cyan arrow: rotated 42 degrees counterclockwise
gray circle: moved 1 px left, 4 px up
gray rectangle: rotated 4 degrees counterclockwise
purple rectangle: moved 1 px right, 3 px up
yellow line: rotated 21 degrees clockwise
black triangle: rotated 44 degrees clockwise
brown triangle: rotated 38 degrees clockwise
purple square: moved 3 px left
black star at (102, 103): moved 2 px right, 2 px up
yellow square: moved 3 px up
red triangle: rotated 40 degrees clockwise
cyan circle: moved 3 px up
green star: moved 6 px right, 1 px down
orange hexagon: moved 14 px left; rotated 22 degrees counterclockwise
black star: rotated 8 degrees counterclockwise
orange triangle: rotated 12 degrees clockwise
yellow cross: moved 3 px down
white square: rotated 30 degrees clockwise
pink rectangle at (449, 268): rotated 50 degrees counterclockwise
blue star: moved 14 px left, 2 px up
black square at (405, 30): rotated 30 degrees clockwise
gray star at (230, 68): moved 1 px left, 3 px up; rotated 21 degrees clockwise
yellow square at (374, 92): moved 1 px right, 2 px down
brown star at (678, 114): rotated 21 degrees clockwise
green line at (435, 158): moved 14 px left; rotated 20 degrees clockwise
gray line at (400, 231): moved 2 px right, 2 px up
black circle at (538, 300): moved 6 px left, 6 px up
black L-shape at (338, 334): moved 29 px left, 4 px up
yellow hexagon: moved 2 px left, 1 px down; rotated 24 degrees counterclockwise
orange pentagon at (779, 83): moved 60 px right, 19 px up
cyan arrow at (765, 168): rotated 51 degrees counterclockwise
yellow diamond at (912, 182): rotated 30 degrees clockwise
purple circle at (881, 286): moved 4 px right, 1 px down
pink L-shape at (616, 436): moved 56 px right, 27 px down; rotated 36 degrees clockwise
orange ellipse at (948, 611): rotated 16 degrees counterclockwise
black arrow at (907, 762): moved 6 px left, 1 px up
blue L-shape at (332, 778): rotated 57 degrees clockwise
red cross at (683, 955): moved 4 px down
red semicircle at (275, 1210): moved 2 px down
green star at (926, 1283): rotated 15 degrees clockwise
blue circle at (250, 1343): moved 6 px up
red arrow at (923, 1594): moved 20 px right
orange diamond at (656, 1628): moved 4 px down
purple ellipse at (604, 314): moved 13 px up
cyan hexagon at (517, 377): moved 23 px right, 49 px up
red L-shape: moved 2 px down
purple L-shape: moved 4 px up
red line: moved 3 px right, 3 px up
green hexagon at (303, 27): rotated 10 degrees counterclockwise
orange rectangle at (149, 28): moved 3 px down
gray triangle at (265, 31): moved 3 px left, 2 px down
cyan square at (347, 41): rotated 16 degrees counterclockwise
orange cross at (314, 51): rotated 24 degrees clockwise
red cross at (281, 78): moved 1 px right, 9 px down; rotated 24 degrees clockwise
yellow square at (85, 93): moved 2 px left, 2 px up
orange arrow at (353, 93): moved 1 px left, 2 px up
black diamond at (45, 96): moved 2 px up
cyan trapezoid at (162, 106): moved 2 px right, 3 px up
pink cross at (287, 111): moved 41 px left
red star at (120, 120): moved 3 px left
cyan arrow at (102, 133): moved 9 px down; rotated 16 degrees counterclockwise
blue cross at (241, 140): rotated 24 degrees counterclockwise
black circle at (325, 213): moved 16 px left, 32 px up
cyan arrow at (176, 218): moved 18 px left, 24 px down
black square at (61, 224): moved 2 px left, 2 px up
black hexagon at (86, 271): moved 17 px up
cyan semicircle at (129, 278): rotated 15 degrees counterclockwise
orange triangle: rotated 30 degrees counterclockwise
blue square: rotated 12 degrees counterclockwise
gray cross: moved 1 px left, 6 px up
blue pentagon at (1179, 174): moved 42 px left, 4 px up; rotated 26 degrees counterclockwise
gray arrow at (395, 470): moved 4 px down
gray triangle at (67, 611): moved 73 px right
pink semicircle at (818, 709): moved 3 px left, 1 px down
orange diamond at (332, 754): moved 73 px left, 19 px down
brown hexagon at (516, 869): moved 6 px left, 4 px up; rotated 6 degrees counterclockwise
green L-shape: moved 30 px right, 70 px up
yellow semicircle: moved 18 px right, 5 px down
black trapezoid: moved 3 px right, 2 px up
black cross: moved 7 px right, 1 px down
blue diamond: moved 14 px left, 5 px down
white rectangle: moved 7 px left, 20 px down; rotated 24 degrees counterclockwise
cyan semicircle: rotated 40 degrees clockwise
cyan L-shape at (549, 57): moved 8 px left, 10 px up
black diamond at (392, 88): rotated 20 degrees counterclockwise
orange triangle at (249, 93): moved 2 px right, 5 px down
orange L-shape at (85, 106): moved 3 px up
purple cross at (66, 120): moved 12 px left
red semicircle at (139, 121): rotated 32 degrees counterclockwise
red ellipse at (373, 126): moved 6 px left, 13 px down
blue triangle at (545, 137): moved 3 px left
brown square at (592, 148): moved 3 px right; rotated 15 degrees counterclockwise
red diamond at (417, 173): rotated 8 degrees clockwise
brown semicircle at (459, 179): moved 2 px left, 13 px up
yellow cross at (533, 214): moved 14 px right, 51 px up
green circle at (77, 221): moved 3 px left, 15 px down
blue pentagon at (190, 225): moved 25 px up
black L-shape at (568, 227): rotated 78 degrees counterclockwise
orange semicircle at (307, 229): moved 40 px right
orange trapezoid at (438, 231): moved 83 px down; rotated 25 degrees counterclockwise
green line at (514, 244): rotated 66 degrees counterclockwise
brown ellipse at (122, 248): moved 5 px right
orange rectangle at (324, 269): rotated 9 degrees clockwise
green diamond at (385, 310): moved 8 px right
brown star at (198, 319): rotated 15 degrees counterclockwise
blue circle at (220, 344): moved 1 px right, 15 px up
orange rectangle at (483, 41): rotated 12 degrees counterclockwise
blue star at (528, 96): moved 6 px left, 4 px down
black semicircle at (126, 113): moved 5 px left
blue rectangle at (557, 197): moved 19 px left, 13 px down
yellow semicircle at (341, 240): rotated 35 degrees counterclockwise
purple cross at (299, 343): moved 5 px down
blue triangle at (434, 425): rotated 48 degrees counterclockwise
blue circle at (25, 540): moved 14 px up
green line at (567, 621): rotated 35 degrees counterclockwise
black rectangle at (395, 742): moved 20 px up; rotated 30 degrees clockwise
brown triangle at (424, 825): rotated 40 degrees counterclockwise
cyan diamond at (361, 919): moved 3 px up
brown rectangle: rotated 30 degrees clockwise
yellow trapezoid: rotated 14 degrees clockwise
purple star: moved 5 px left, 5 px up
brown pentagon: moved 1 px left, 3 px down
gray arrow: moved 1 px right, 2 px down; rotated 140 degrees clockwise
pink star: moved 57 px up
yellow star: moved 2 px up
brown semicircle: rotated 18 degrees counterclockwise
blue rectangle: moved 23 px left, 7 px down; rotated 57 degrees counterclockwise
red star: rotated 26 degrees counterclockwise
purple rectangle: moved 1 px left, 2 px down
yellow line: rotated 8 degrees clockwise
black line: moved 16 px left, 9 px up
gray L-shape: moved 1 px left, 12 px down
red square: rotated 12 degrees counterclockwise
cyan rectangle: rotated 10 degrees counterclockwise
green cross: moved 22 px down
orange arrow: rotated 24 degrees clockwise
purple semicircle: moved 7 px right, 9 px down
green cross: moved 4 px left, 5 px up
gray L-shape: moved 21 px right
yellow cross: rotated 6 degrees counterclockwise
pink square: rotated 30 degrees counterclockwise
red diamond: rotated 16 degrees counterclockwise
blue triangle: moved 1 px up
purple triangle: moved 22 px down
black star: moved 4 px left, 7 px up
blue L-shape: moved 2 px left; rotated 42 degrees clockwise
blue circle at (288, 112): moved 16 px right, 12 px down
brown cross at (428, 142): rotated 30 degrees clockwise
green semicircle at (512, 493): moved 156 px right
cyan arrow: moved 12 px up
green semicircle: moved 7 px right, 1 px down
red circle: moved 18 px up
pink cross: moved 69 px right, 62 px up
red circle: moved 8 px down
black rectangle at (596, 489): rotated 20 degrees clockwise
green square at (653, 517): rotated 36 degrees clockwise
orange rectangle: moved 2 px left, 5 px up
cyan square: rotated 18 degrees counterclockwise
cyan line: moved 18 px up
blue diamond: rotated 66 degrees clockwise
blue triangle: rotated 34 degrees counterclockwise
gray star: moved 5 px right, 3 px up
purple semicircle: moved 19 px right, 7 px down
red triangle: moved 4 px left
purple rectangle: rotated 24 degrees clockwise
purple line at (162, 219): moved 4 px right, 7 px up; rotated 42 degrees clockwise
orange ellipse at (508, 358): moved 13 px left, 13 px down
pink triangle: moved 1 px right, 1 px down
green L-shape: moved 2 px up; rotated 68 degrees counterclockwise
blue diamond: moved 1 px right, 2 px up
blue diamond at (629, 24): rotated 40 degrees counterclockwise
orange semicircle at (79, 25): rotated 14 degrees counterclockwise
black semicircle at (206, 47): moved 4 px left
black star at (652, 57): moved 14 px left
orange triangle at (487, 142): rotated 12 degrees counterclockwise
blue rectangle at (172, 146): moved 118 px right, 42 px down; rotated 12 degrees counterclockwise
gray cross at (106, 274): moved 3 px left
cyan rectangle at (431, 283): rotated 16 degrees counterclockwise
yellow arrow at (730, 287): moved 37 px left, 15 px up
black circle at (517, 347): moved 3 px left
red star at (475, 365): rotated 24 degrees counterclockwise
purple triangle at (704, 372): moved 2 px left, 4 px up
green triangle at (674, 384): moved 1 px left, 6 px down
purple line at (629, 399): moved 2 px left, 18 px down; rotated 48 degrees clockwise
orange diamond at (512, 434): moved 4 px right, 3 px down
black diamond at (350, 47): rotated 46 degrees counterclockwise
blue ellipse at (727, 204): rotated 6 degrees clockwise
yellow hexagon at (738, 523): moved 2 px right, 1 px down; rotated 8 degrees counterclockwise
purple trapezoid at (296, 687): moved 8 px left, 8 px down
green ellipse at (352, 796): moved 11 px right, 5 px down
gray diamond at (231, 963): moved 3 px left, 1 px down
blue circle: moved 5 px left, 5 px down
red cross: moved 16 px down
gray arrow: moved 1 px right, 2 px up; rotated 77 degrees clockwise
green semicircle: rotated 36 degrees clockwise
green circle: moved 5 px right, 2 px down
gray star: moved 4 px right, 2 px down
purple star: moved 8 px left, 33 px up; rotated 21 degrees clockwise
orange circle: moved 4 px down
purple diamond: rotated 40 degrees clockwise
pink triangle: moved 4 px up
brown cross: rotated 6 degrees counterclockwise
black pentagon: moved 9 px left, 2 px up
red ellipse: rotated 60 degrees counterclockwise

====================

▶ **Work item**:
Taking the material above, extract exactly and only the lines from the line with "blue star at" to the line with "purple cross at (299, 343): moved 5 px down", inclusive of both.

▶ **Result for this exercise**:
blue star at (528, 96): moved 6 px left, 4 px down
black semicircle at (126, 113): moved 5 px left
blue rectangle at (557, 197): moved 19 px left, 13 px down
yellow semicircle at (341, 240): rotated 35 degrees counterclockwise
purple cross at (299, 343): moved 5 px down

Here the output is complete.